Data excerpts:
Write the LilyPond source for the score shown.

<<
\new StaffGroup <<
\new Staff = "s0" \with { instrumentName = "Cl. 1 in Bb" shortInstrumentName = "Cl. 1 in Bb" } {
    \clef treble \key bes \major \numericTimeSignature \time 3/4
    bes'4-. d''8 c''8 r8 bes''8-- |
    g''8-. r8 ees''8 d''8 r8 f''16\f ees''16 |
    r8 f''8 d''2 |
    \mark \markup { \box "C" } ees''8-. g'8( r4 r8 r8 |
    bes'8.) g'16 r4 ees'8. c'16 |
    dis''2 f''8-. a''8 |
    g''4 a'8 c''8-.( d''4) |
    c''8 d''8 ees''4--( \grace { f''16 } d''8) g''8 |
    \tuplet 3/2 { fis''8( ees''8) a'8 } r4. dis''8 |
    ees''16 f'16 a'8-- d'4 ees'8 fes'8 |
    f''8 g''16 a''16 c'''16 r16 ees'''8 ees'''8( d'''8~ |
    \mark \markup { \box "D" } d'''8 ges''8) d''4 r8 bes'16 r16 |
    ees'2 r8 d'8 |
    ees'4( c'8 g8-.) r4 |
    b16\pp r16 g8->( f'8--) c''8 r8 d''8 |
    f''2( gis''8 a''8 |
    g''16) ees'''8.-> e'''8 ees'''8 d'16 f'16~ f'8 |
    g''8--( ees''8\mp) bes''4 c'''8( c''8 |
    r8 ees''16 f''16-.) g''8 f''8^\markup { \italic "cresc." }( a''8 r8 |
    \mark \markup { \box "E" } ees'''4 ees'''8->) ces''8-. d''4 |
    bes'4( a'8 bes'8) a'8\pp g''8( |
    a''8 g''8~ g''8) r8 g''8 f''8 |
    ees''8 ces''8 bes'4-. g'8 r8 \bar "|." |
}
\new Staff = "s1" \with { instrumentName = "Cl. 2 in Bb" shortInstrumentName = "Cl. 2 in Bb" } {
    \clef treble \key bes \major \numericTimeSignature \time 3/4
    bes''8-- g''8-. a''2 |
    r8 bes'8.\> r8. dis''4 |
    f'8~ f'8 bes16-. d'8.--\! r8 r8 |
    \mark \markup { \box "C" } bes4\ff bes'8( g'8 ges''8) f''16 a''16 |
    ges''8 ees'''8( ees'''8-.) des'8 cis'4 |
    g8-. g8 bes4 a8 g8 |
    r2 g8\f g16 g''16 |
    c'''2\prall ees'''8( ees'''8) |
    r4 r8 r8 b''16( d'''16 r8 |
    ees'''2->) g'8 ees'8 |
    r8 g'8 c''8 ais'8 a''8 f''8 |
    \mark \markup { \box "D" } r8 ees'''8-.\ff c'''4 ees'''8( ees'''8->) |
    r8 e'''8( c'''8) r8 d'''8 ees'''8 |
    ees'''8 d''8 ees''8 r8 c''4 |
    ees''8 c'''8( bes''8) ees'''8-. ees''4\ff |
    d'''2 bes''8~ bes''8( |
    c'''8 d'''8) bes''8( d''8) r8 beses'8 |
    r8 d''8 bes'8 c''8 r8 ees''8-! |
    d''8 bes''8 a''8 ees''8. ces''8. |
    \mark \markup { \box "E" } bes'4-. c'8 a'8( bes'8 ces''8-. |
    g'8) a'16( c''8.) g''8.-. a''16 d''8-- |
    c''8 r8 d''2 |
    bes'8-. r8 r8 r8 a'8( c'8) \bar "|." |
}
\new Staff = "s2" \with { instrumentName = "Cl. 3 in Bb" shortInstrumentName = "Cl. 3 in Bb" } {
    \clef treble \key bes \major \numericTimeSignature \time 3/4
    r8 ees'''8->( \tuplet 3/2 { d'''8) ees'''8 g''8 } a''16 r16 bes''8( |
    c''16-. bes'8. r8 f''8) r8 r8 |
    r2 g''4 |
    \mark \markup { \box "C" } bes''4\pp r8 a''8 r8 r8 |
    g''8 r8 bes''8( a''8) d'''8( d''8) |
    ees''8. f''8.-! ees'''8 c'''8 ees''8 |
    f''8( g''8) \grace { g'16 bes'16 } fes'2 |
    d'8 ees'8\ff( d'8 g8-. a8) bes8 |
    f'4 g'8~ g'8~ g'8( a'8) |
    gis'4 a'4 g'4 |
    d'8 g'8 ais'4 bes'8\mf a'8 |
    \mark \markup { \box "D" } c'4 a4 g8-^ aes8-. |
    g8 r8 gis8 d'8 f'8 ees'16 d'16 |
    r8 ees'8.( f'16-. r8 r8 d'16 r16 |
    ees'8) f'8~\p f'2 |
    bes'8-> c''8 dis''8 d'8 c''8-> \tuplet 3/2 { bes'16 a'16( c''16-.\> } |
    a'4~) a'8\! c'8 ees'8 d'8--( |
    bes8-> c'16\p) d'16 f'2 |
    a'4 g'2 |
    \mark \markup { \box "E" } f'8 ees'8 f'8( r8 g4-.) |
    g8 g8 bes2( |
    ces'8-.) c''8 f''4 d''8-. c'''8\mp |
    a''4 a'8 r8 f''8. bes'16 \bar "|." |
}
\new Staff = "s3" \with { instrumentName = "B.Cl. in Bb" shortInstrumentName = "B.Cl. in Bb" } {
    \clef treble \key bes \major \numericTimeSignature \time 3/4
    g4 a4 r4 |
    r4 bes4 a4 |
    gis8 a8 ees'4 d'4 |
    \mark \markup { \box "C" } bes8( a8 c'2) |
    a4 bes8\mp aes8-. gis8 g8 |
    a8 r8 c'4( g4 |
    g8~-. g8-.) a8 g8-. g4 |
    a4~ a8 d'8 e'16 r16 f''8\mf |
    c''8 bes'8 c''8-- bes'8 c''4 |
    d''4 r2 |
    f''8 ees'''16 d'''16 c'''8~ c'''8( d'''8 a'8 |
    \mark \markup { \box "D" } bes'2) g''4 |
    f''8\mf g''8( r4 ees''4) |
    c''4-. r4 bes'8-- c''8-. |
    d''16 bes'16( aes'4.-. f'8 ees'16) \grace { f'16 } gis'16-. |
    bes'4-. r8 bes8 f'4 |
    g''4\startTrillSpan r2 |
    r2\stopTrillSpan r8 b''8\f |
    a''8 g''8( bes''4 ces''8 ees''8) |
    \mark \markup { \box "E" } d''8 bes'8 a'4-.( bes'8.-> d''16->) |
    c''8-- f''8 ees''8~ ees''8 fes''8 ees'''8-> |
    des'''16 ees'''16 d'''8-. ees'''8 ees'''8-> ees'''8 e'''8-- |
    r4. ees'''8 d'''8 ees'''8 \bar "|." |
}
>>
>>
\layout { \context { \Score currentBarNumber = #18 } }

Requirements:
In the items above, how many lines contain the string "tuplet"? Give only the number.

Exercise result:
3